» Prompt: Could you repeat all of the entries exactly, leaving out any pictures?

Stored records
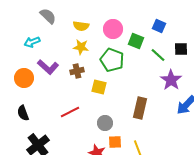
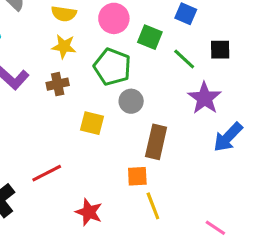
yellow square: (99, 87) -> (92, 123), moved
red line: (70, 112) -> (47, 173), moved
gray circle: (105, 123) -> (131, 101), moved
orange square: (115, 142) -> (137, 176), moved

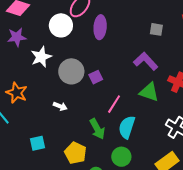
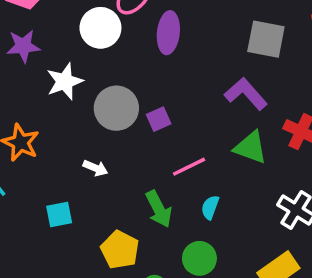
gray square: (156, 29) -> (266, 39), size x1.6
pink line: (114, 104) -> (189, 167), turned 30
cyan semicircle: (127, 127) -> (210, 207), size x0.6
cyan square: (37, 143) -> (59, 214), moved

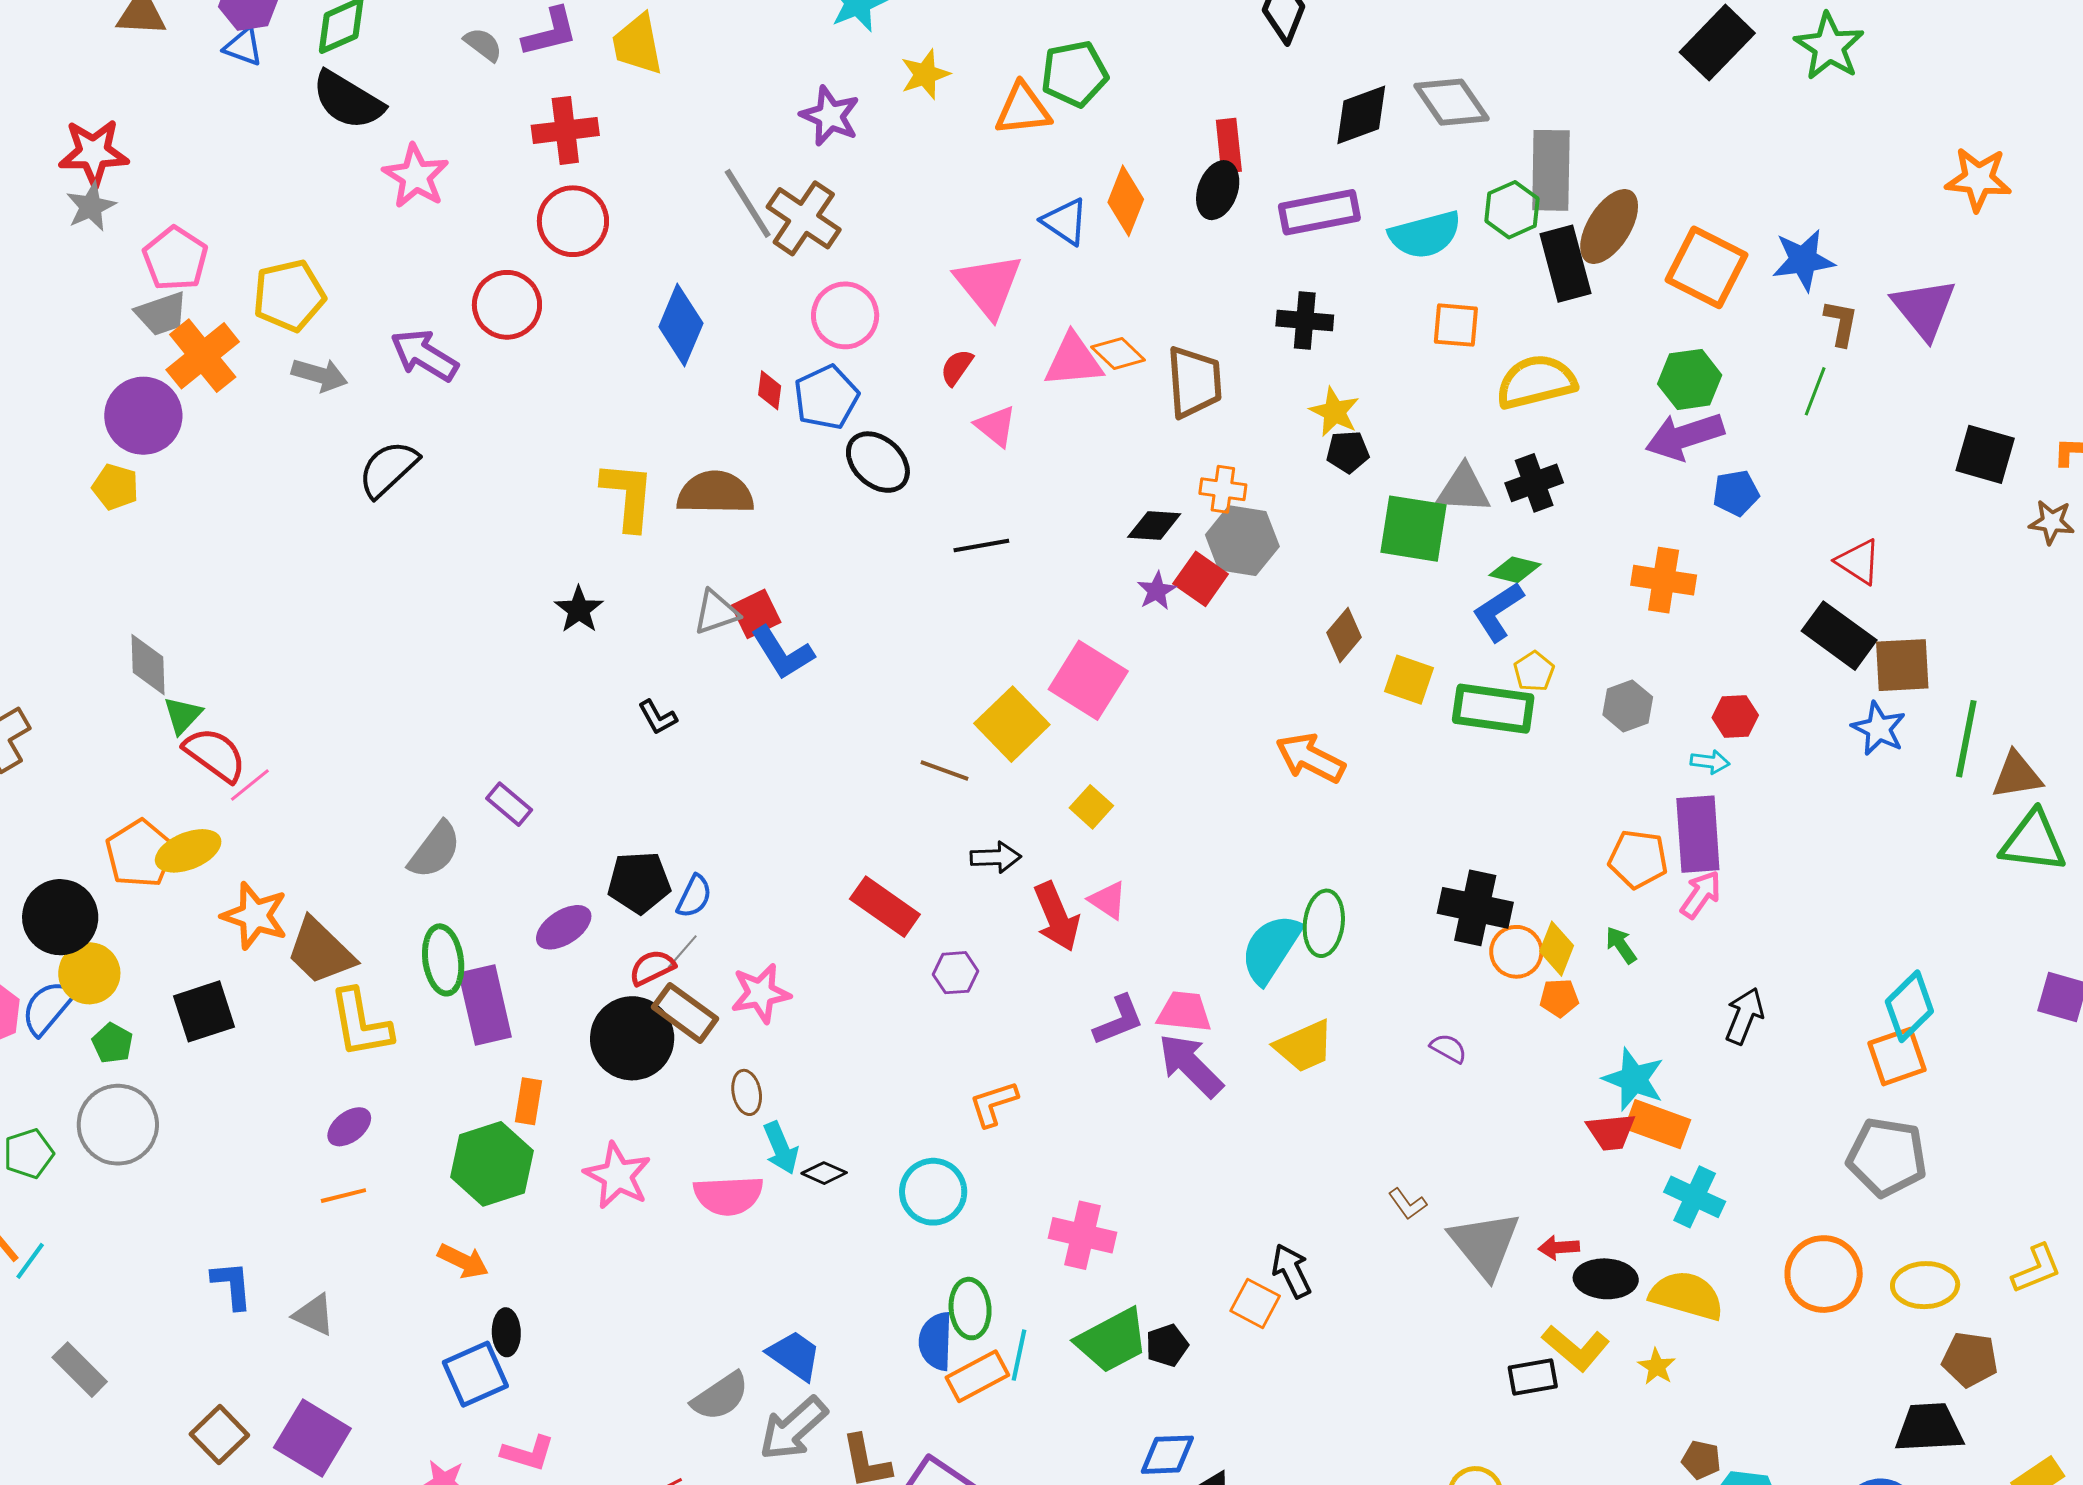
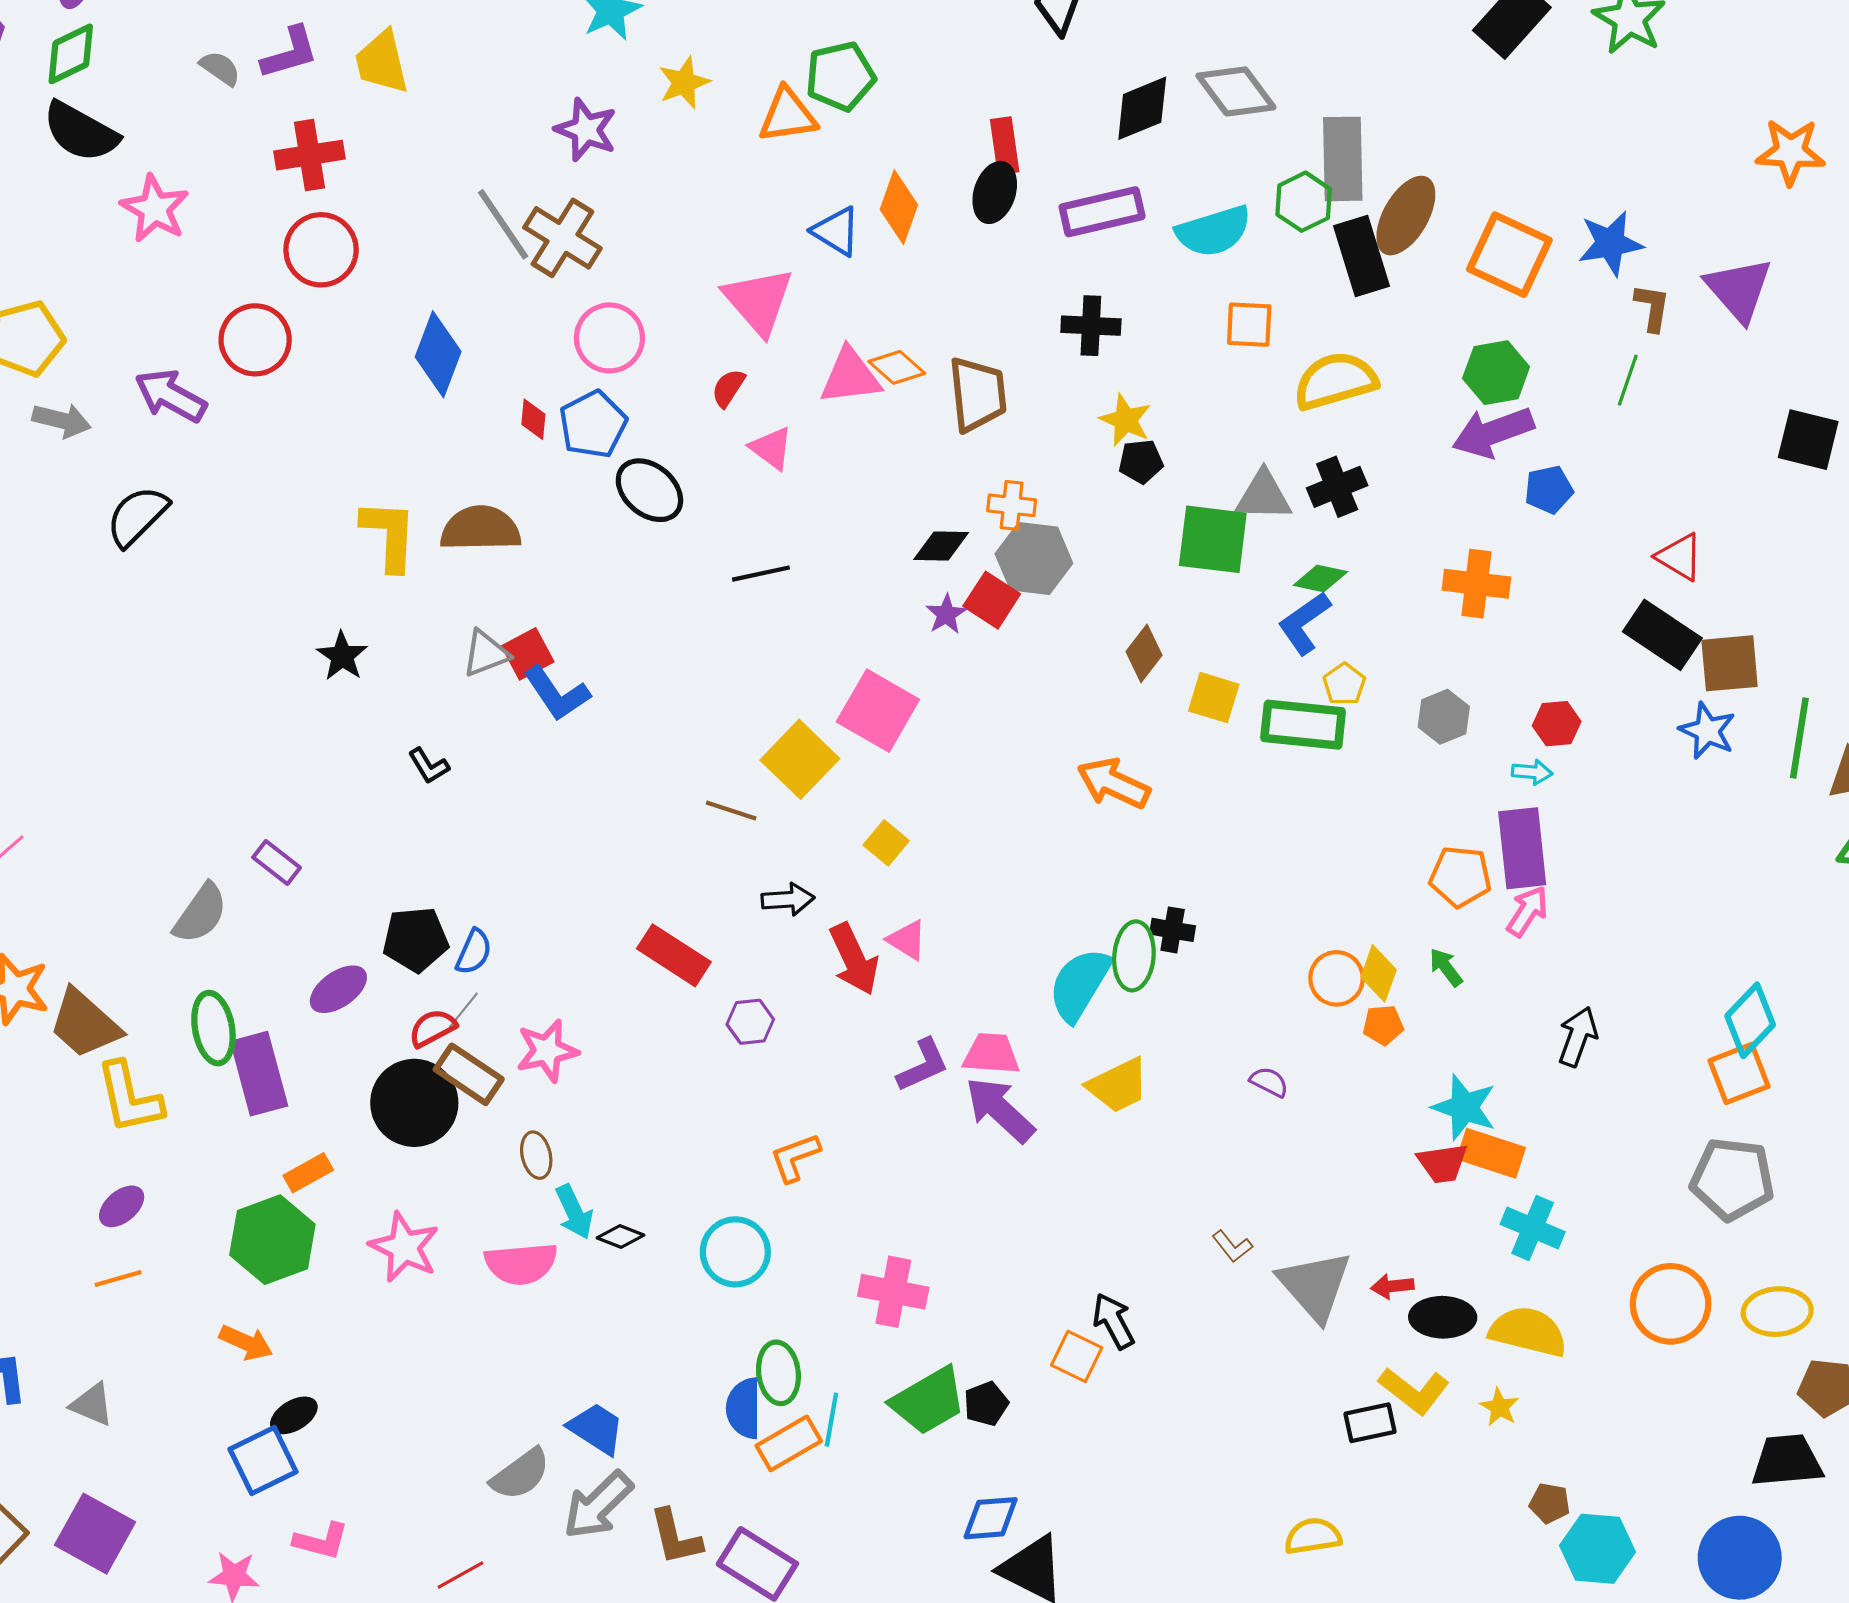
black cross: (1475, 908) -> (1173, 930), moved, size x0.6
orange rectangle: (528, 1101) -> (308, 1173), turned 54
black ellipse: (506, 1332) -> (294, 1415), turned 63

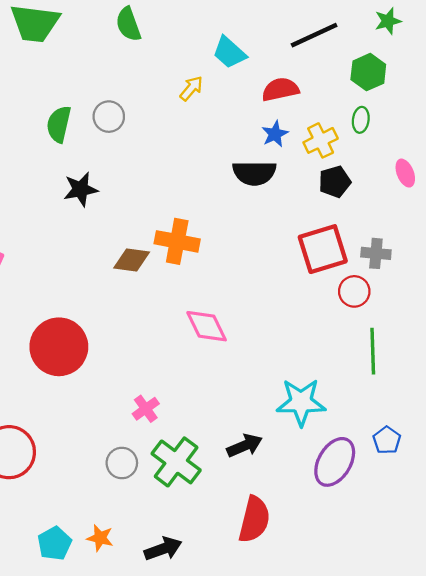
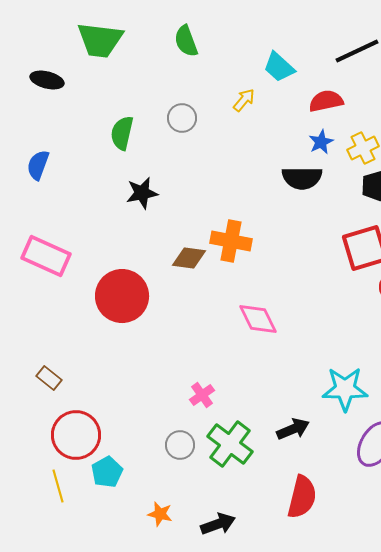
gray circle: (109, 117) -> (182, 118), moved
red circle: (59, 347) -> (122, 296), moved
cyan pentagon: (54, 543) -> (107, 472), moved

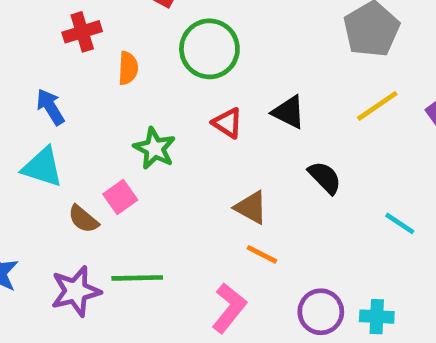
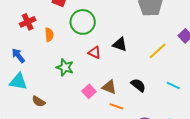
yellow line: (377, 106) -> (158, 51), moved
black semicircle: (325, 177) -> (138, 85), moved
pink square: (120, 197) -> (89, 91), moved

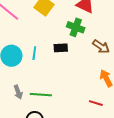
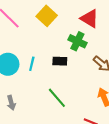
green line: (41, 95) -> (57, 98), moved, turned 40

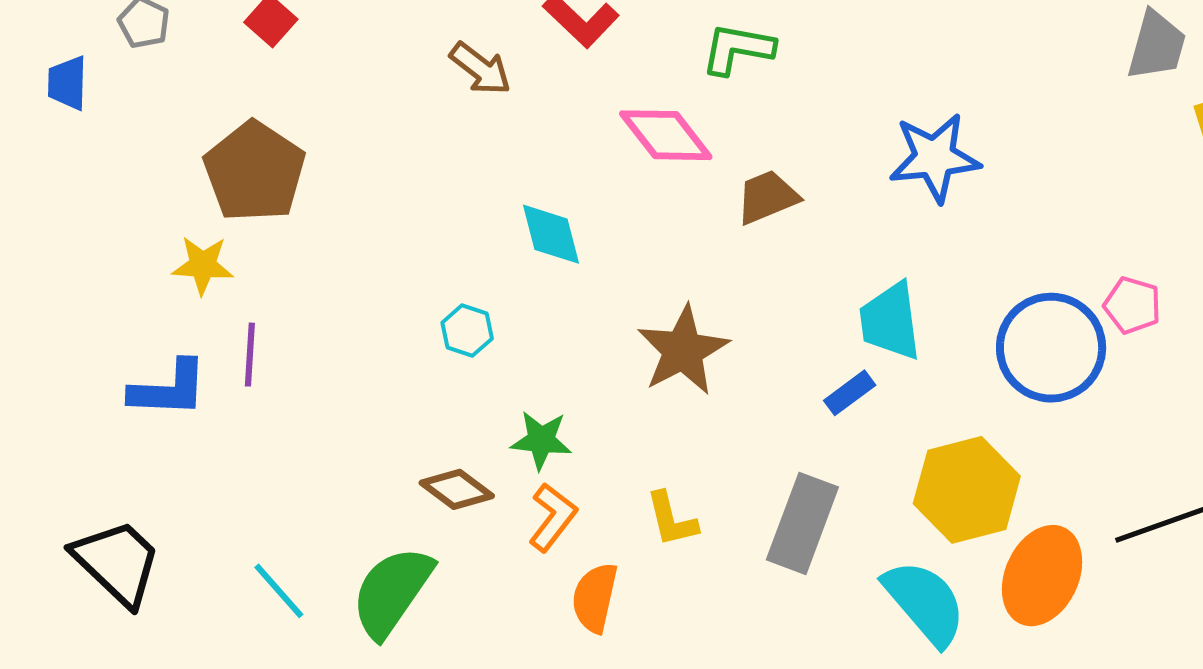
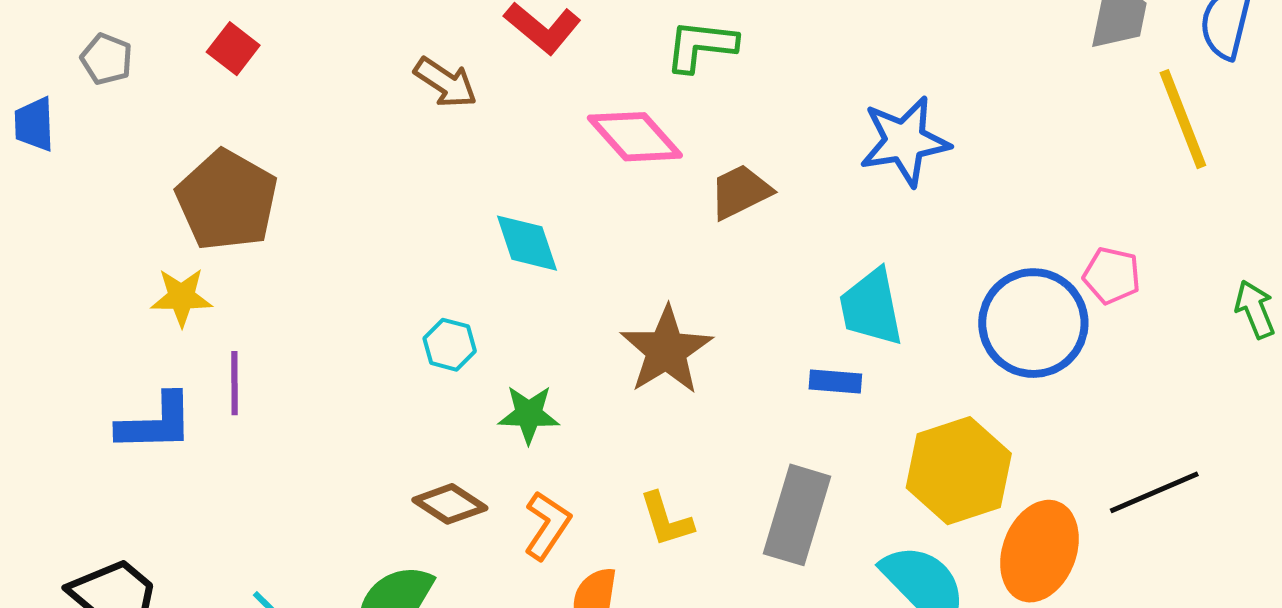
blue rectangle: (850, 393) -> (835, 382), turned 45
green star: (541, 440) -> (529, 414), moved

» Answer box:
yellow square: (99, 87) -> (92, 123), moved
red line: (70, 112) -> (47, 173), moved
gray circle: (105, 123) -> (131, 101), moved
orange square: (115, 142) -> (137, 176), moved

gray square: (156, 29) -> (266, 39), size x1.6
pink line: (114, 104) -> (189, 167), turned 30
cyan semicircle: (127, 127) -> (210, 207), size x0.6
cyan square: (37, 143) -> (59, 214), moved

black cross: (1475, 908) -> (1173, 930), moved, size x0.6
orange rectangle: (528, 1101) -> (308, 1173), turned 54
black ellipse: (506, 1332) -> (294, 1415), turned 63

gray circle: (109, 117) -> (182, 118), moved
red circle: (59, 347) -> (122, 296), moved
cyan pentagon: (54, 543) -> (107, 472), moved

yellow line: (377, 106) -> (158, 51), moved
black semicircle: (325, 177) -> (138, 85), moved
pink square: (120, 197) -> (89, 91), moved

green line: (41, 95) -> (57, 98), moved, turned 40

blue rectangle: (850, 393) -> (835, 382), turned 45
green star: (541, 440) -> (529, 414), moved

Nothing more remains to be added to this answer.